● **TASK STATEMENT**
If a line in the records below contains the word "grey", copy it out.

● **DATA EXTRACT**
· · · · ·
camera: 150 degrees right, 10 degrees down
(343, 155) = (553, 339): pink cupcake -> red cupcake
· · · · ·
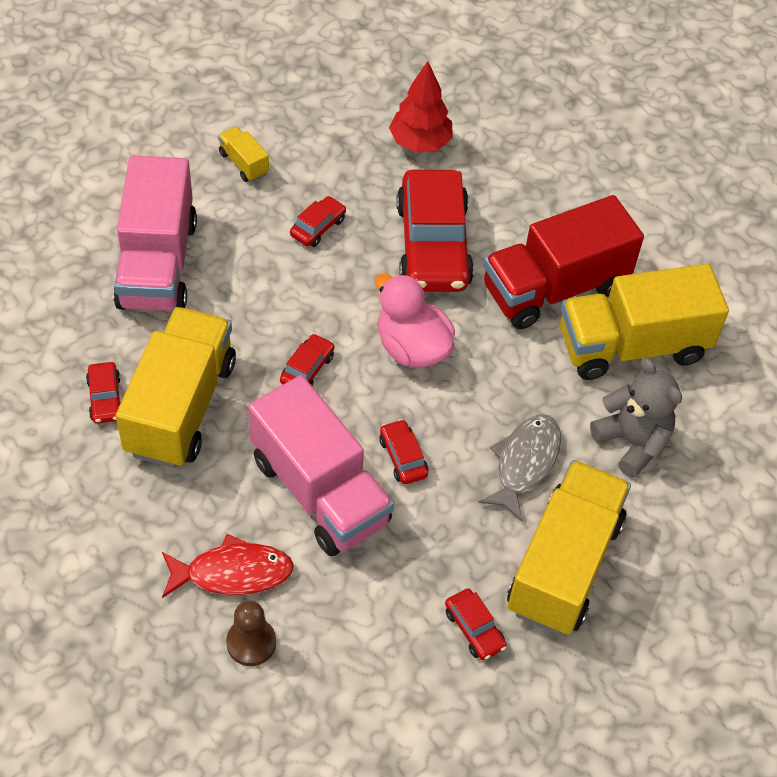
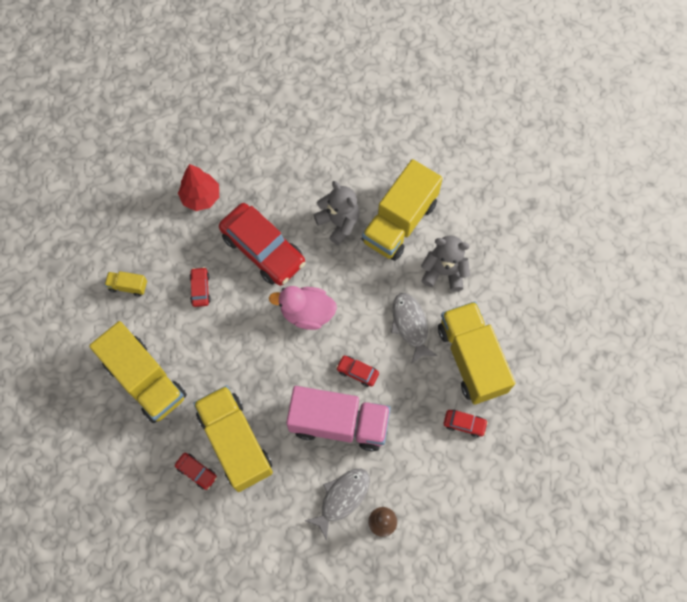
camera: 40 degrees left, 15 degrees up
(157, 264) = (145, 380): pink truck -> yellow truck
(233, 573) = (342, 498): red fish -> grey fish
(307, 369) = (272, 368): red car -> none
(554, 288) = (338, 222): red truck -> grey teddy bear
· · · · ·
● **TASK ANSWER**
(233, 573) = (342, 498): red fish -> grey fish
(554, 288) = (338, 222): red truck -> grey teddy bear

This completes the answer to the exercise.